**Directions for this task:**
Restate verbatim the span of lines below between the line with "black light bulb [353,281,403,350]" and the line with "red drum [481,337,548,412]", including those two lines, and only that span.

_ _ _ _ _

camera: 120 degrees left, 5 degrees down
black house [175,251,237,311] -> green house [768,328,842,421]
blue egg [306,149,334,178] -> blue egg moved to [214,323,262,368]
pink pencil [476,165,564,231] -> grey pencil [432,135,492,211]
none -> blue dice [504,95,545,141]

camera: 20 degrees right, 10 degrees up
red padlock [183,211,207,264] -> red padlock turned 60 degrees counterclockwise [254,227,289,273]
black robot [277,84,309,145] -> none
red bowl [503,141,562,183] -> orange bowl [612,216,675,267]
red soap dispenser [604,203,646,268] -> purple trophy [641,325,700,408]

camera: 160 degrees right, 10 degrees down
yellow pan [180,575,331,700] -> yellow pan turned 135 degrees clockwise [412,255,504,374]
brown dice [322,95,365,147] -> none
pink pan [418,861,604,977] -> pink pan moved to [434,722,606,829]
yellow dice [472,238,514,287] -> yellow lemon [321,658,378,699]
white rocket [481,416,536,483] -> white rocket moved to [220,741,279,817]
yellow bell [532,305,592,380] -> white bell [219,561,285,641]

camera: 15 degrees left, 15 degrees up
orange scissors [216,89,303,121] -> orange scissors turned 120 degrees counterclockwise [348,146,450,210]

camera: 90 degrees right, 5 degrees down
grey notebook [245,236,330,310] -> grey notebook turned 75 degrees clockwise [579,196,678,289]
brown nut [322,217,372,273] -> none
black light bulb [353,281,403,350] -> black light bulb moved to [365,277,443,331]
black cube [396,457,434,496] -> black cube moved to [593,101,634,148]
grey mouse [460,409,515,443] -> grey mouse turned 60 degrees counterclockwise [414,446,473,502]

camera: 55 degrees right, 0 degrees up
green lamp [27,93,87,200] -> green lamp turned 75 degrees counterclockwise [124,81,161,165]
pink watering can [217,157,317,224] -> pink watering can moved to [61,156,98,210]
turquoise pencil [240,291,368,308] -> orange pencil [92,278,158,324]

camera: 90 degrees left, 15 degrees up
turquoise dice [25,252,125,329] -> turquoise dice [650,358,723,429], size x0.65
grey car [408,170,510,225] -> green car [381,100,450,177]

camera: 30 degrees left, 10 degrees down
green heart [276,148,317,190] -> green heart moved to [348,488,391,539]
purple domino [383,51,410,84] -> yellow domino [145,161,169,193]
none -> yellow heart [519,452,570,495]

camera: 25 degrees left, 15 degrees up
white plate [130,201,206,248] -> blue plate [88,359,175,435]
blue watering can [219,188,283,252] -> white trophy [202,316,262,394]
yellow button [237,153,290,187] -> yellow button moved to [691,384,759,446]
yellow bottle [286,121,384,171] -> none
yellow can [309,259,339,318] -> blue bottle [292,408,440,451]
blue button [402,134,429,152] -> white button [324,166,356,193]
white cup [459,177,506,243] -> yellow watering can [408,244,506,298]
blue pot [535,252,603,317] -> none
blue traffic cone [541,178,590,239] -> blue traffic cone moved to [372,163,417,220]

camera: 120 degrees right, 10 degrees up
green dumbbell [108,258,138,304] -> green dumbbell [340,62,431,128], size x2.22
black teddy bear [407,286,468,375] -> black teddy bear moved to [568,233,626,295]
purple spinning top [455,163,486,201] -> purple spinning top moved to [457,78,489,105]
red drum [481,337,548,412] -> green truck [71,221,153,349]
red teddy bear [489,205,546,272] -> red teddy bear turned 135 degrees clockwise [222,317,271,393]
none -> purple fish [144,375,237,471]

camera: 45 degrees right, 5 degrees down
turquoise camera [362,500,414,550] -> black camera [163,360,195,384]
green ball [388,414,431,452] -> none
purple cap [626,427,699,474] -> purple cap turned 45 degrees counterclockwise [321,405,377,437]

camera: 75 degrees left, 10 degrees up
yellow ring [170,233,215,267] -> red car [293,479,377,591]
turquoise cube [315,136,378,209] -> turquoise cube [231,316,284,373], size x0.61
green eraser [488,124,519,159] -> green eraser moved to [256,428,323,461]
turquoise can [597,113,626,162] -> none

_ _ _ _ _

**Response:**
black light bulb [353,281,403,350] -> black light bulb moved to [365,277,443,331]
black cube [396,457,434,496] -> black cube moved to [593,101,634,148]
grey mouse [460,409,515,443] -> grey mouse turned 60 degrees counterclockwise [414,446,473,502]

camera: 55 degrees right, 0 degrees up
green lamp [27,93,87,200] -> green lamp turned 75 degrees counterclockwise [124,81,161,165]
pink watering can [217,157,317,224] -> pink watering can moved to [61,156,98,210]
turquoise pencil [240,291,368,308] -> orange pencil [92,278,158,324]

camera: 90 degrees left, 15 degrees up
turquoise dice [25,252,125,329] -> turquoise dice [650,358,723,429], size x0.65
grey car [408,170,510,225] -> green car [381,100,450,177]

camera: 30 degrees left, 10 degrees down
green heart [276,148,317,190] -> green heart moved to [348,488,391,539]
purple domino [383,51,410,84] -> yellow domino [145,161,169,193]
none -> yellow heart [519,452,570,495]

camera: 25 degrees left, 15 degrees up
white plate [130,201,206,248] -> blue plate [88,359,175,435]
blue watering can [219,188,283,252] -> white trophy [202,316,262,394]
yellow button [237,153,290,187] -> yellow button moved to [691,384,759,446]
yellow bottle [286,121,384,171] -> none
yellow can [309,259,339,318] -> blue bottle [292,408,440,451]
blue button [402,134,429,152] -> white button [324,166,356,193]
white cup [459,177,506,243] -> yellow watering can [408,244,506,298]
blue pot [535,252,603,317] -> none
blue traffic cone [541,178,590,239] -> blue traffic cone moved to [372,163,417,220]

camera: 120 degrees right, 10 degrees up
green dumbbell [108,258,138,304] -> green dumbbell [340,62,431,128], size x2.22
black teddy bear [407,286,468,375] -> black teddy bear moved to [568,233,626,295]
purple spinning top [455,163,486,201] -> purple spinning top moved to [457,78,489,105]
red drum [481,337,548,412] -> green truck [71,221,153,349]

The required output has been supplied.